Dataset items
______

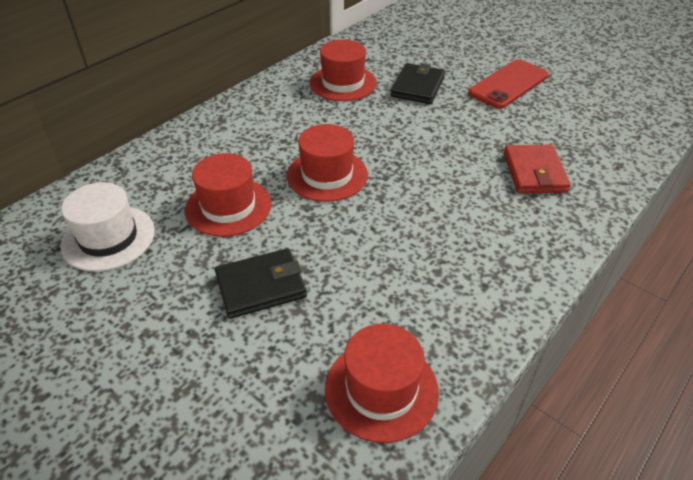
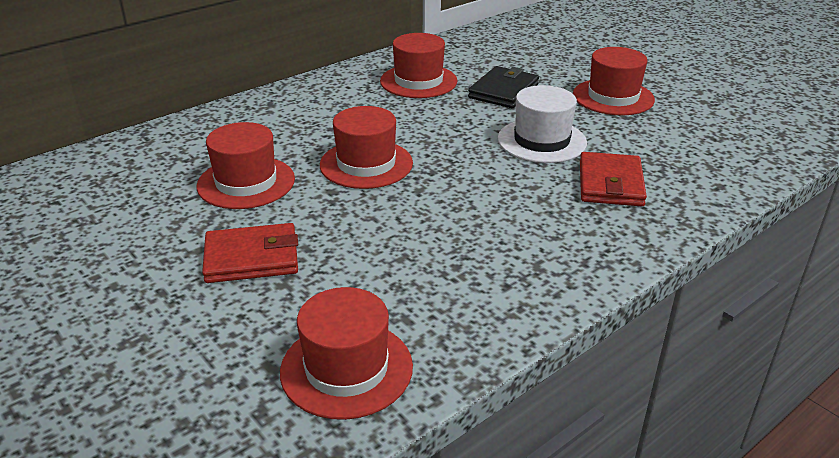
camera: 10 degrees right, 10 degrees down
(108, 238) = (109, 198): white hat -> white hat (541, 141)
(261, 286) = (252, 258): black wallet -> red wallet
(508, 84) = (613, 97): red phone -> red hat

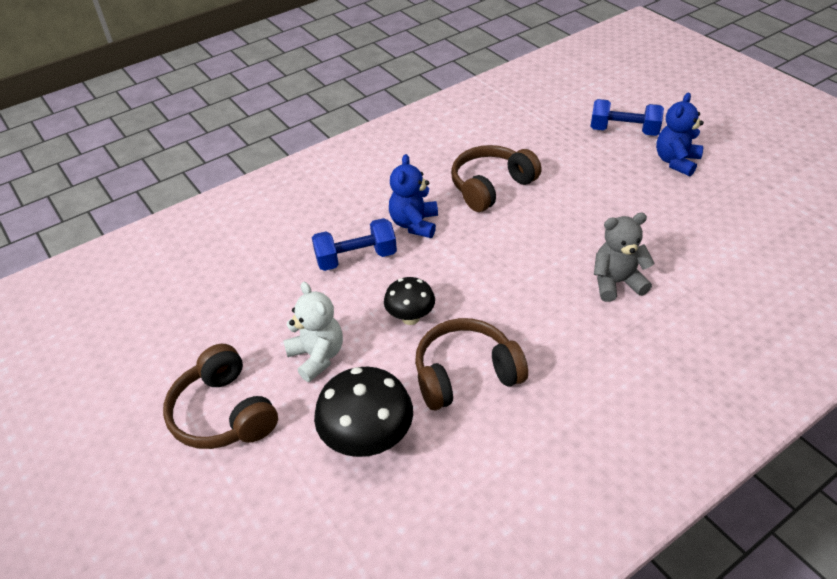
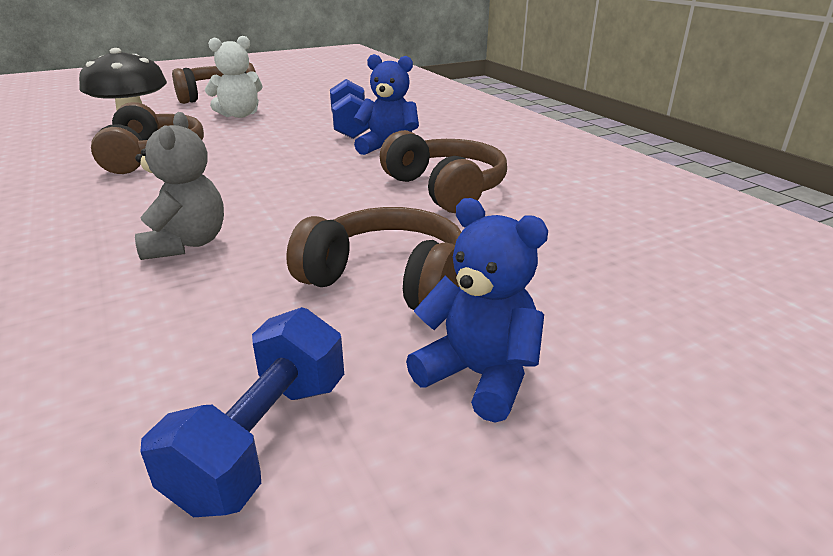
camera: 95 degrees right, 15 degrees down
(410, 318) = (248, 142): black mushroom -> none
(618, 194) = (388, 280): none -> brown headphones
(623, 131) = (610, 325): blue dumbbell -> blue dumbbell (263, 439)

______

WORK REQUEST
A line belongs in the answer if it contains the word "camera"; copy every such line from the data above.

EXERCISE RESPONSE
camera: 10 degrees right, 10 degrees down
camera: 95 degrees right, 15 degrees down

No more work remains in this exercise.